**EXERCISE REQUIREMENTS:** From the records that follow, copy every line in which "blue" appears.

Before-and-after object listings
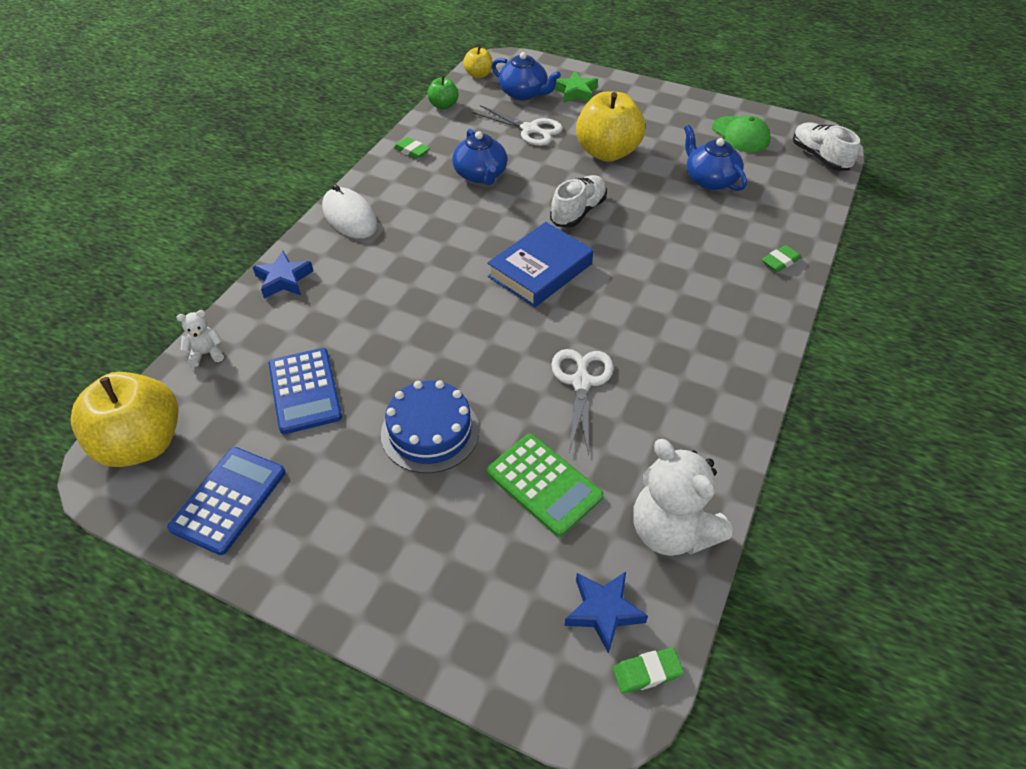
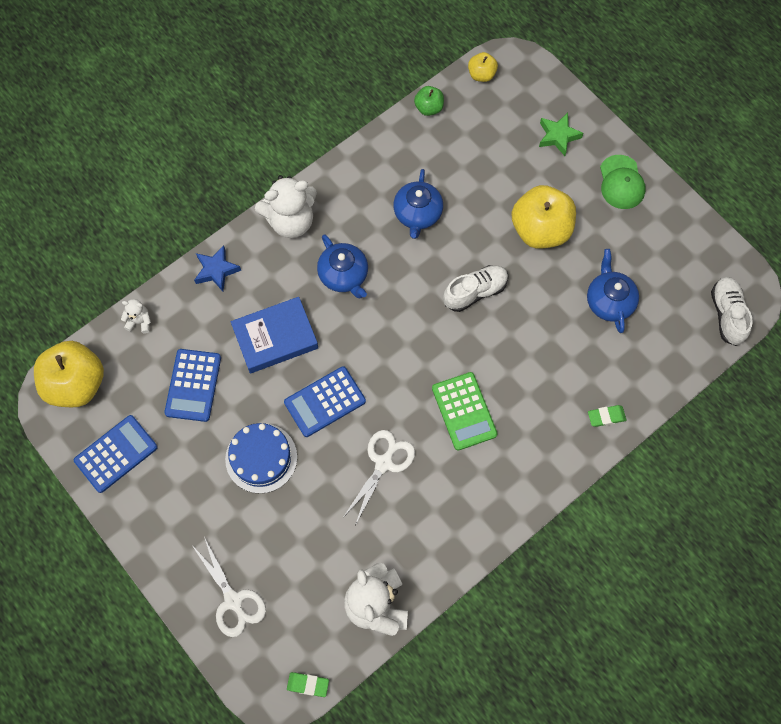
camera: 25 degrees right, 20 degrees up
(349, 217) = (291, 221): white mouse -> white teddy bear
(412, 151) = (374, 159): green eraser -> none
(476, 351) = (325, 402): none -> blue calculator
(524, 93) = (509, 119): blue teapot -> blue teapot (344, 275)
(530, 130) = (489, 172): white scissors -> white scissors (233, 601)
(540, 270) = (410, 343): blue book -> blue book (275, 337)
(543, 484) = (314, 533): green calculator -> green calculator (464, 411)
(603, 611) = (304, 636): blue star -> none
(740, 135) = (675, 256): green cap -> green cap (621, 182)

**OUTPUT FOR THIS EXERCISE:**
(476, 351) = (325, 402): none -> blue calculator
(524, 93) = (509, 119): blue teapot -> blue teapot (344, 275)
(540, 270) = (410, 343): blue book -> blue book (275, 337)
(603, 611) = (304, 636): blue star -> none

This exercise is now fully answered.